For this exercise, reproduce the entries below exactly, but only from the line containing "orange plate A5:A7" through the line containing "orange plate C2:E2 level 1 -> none", both included.

__Exercise input__:
▬▬▬
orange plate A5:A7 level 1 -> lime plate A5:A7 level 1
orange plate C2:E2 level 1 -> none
▬▬▬
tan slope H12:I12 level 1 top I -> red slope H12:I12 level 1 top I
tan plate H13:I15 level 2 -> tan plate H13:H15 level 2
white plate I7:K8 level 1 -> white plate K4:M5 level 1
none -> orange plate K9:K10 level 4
▬▬▬
__Task result__:
orange plate A5:A7 level 1 -> lime plate A5:A7 level 1
orange plate C2:E2 level 1 -> none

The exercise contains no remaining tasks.